Exercise goal:
Count lines, not occurrences: report how many lines in the records hold the string "portfel", and nothing else.

---------- Recorded information

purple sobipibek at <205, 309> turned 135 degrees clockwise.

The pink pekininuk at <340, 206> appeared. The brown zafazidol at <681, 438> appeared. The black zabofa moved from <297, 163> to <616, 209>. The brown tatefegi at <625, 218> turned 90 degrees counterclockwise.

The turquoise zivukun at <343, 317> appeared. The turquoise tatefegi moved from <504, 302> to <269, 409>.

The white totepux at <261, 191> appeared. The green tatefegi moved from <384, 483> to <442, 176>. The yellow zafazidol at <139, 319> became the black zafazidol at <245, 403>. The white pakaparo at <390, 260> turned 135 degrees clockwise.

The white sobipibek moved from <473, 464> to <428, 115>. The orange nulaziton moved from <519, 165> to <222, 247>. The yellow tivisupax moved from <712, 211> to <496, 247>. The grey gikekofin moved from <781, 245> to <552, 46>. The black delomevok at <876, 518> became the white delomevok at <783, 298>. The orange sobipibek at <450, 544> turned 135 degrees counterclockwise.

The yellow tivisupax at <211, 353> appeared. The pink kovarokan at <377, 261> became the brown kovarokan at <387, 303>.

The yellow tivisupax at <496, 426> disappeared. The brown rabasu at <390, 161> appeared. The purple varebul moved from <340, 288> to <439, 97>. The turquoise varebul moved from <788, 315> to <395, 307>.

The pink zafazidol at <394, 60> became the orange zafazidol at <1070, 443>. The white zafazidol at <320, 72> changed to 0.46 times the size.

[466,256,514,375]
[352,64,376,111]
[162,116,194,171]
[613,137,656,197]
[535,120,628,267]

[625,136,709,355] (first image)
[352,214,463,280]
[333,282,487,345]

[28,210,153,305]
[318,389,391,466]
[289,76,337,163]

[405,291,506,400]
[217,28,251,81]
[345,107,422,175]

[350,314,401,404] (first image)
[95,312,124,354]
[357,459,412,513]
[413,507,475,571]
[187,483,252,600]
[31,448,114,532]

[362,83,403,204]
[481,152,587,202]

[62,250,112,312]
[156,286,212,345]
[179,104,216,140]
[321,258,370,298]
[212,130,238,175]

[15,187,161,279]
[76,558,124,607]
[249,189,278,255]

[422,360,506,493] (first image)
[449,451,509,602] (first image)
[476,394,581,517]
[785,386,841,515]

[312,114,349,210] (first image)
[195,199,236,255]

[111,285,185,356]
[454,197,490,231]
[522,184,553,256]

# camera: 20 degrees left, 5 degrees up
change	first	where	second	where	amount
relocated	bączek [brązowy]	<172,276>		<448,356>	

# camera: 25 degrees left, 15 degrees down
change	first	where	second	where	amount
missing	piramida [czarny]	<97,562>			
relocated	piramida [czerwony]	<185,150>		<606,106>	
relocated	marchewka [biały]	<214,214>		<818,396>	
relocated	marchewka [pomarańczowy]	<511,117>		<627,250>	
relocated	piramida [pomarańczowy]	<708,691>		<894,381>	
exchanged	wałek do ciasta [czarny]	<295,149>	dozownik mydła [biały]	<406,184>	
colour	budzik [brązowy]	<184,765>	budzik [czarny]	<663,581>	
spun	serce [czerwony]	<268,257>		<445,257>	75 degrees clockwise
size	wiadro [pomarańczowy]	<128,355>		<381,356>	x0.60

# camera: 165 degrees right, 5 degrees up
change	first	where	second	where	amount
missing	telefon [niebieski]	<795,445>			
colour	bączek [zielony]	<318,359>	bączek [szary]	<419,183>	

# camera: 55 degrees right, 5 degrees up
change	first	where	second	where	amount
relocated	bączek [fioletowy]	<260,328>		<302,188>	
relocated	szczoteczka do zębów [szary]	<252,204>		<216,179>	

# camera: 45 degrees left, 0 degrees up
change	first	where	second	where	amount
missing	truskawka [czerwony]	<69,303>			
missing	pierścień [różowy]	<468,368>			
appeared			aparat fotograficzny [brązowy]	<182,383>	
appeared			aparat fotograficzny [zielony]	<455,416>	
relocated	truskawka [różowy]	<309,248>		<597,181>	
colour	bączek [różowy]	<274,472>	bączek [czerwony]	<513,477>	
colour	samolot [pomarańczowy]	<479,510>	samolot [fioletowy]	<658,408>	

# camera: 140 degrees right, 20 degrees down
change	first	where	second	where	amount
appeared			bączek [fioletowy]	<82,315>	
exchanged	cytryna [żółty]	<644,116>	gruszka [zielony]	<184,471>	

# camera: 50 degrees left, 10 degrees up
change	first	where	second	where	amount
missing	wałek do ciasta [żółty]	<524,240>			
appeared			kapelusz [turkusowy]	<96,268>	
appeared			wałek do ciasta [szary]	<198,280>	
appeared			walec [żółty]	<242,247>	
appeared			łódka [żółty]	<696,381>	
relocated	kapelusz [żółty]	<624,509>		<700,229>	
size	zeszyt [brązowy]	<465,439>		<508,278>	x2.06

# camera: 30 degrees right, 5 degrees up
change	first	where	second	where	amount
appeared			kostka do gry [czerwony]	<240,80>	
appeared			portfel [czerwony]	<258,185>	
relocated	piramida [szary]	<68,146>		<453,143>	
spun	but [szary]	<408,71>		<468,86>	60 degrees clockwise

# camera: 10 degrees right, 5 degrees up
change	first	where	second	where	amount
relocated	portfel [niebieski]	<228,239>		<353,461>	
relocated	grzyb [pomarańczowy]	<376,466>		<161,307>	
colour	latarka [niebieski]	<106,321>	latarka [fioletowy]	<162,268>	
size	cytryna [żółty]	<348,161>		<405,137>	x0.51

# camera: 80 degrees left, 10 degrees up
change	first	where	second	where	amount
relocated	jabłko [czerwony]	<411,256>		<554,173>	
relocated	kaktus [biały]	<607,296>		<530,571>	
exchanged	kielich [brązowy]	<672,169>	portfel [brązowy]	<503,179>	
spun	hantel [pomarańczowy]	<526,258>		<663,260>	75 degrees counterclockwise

--------------------

Response for this exercise:
3